# What the task asks
In the listing below, which lines contain the string "VLOAD"? Copy them all.

# Records shown
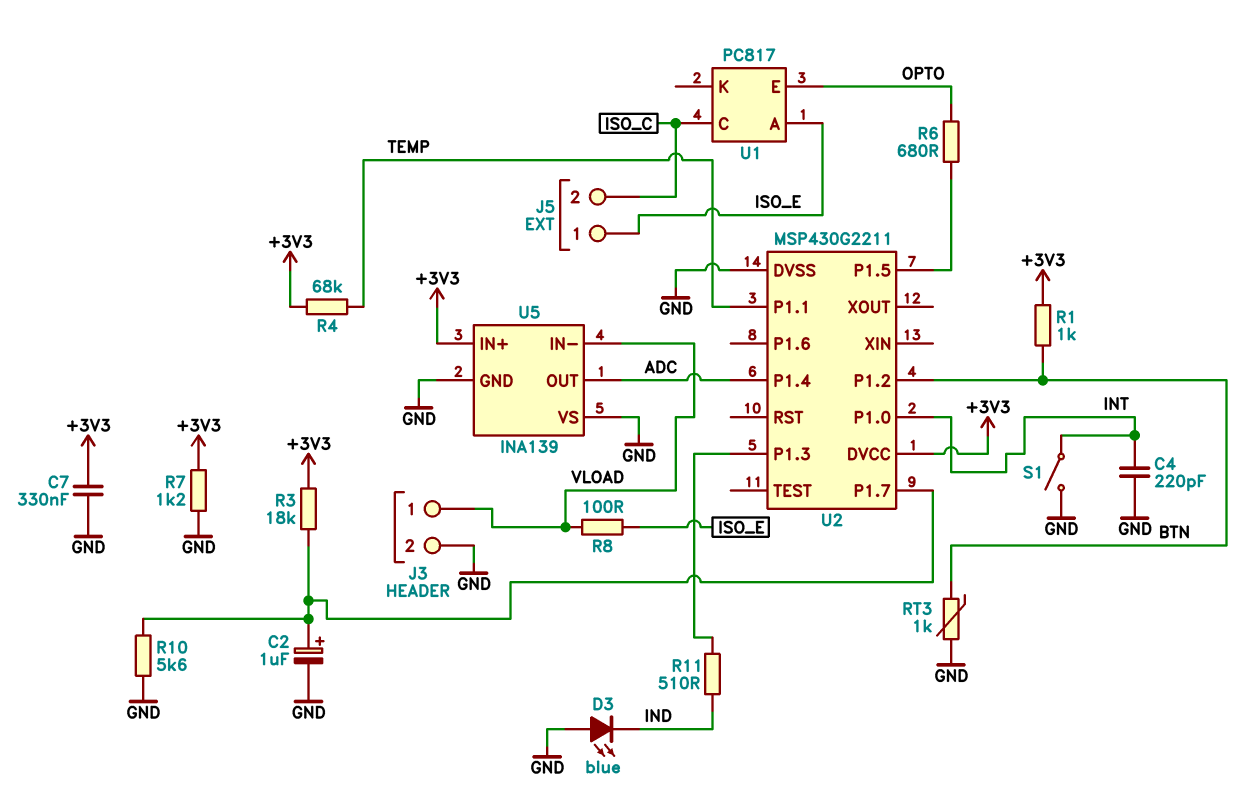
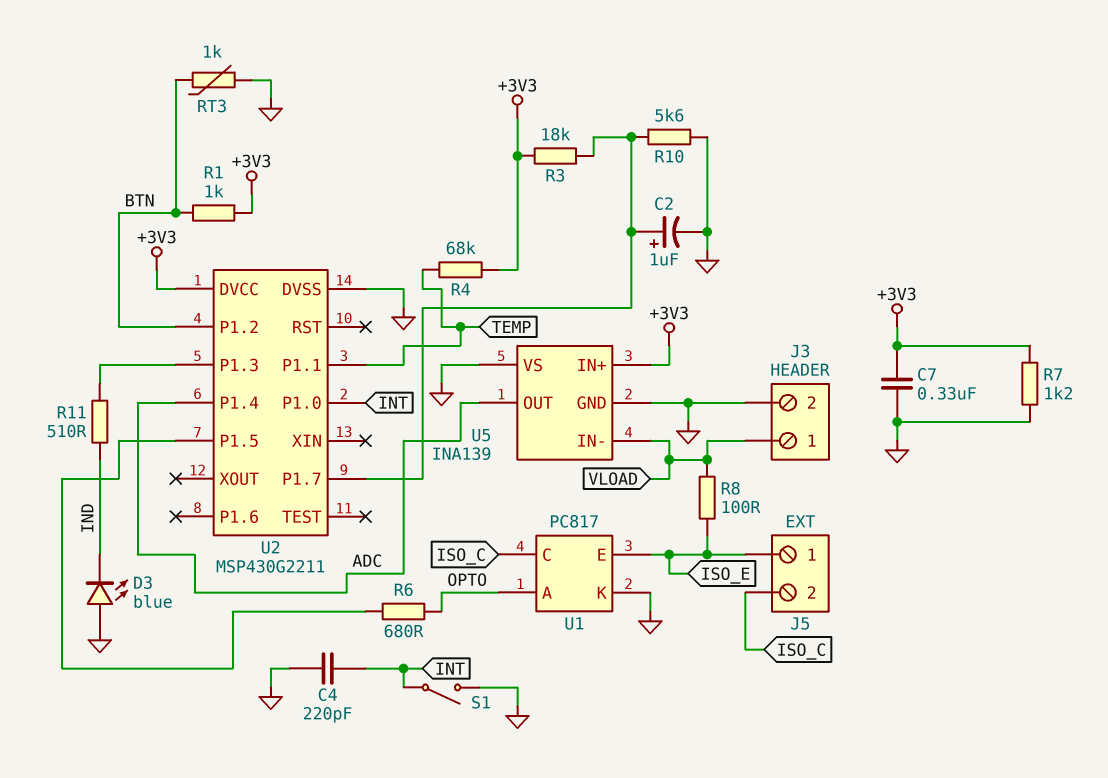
U1 pin A: ISO_E -> OPTO
U1 pin E: OPTO -> ISO_E
U1 pin K: none -> GND

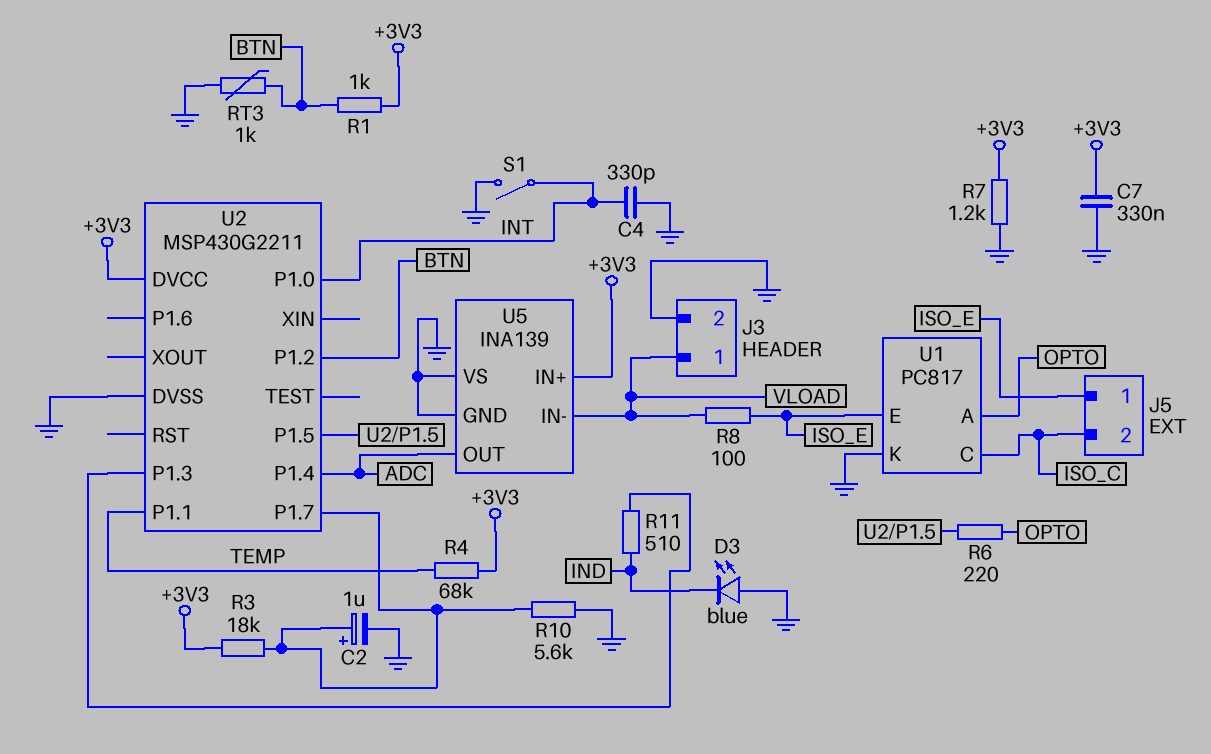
C4: 220pF (GND, INT) -> 330pF (GND, INT)
R6: 680 (OPTO, U2/P1.5) -> 220 (OPTO, U2/P1.5)

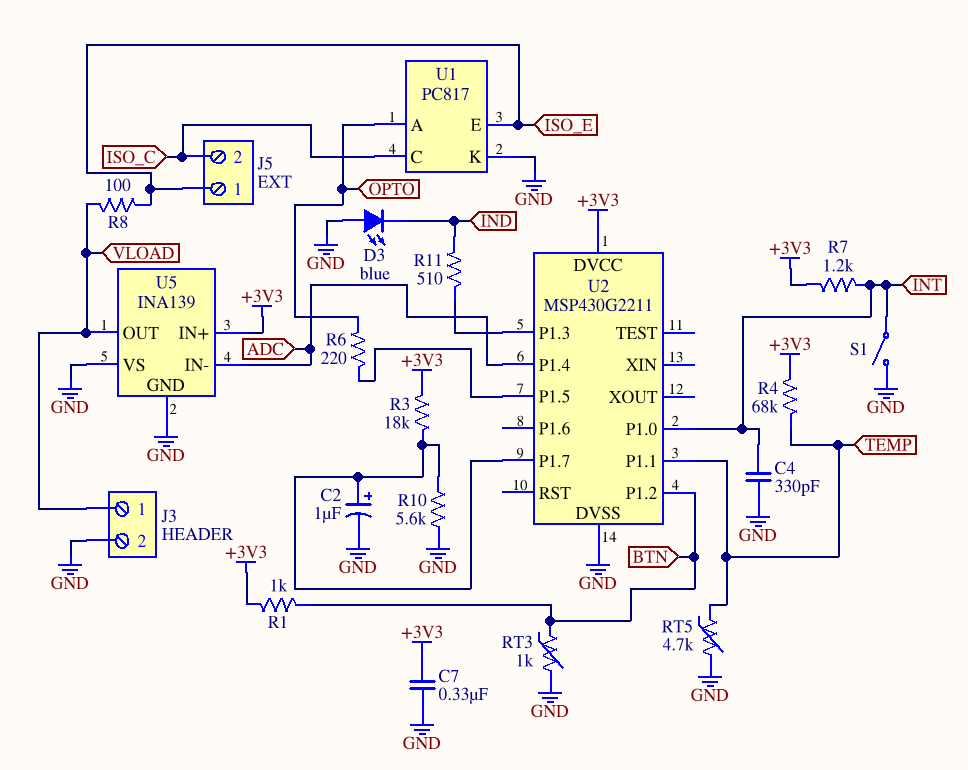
R7: 1.2k (+3V3, GND) -> 1.2k (+3V3, INT)
RT5: none -> 4.7k (GND, TEMP)
U5 pin IN-: VLOAD -> ADC
U5 pin OUT: ADC -> VLOAD

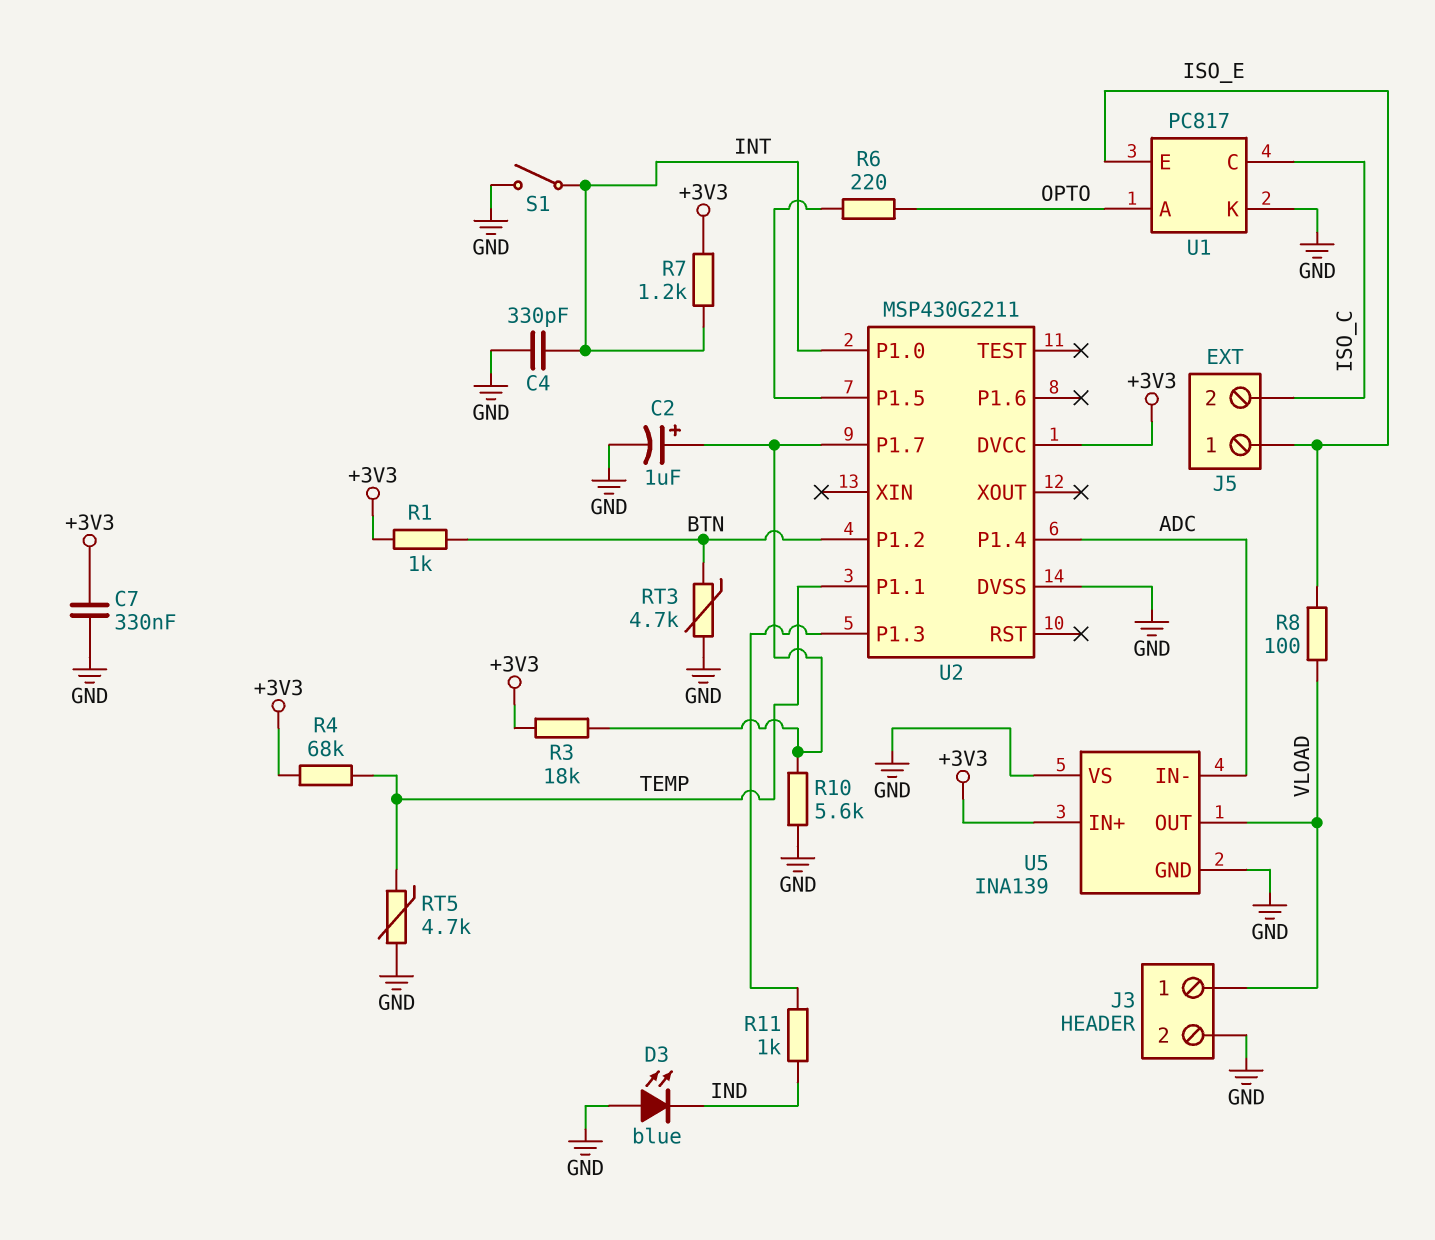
R11: 510 (IND, U2/P1.3) -> 1k (IND, U2/P1.3)
RT3: 1k (BTN, GND) -> 4.7k (BTN, GND)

# Completed exercise
U5 pin IN-: VLOAD -> ADC
U5 pin OUT: ADC -> VLOAD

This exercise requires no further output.